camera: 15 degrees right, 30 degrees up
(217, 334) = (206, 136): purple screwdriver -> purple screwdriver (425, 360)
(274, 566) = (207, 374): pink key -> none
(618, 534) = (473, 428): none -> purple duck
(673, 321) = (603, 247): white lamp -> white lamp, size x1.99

######

Start to finish, copy the records above with no differences.

camera: 15 degrees right, 30 degrees up
(217, 334) = (206, 136): purple screwdriver -> purple screwdriver (425, 360)
(274, 566) = (207, 374): pink key -> none
(618, 534) = (473, 428): none -> purple duck
(673, 321) = (603, 247): white lamp -> white lamp, size x1.99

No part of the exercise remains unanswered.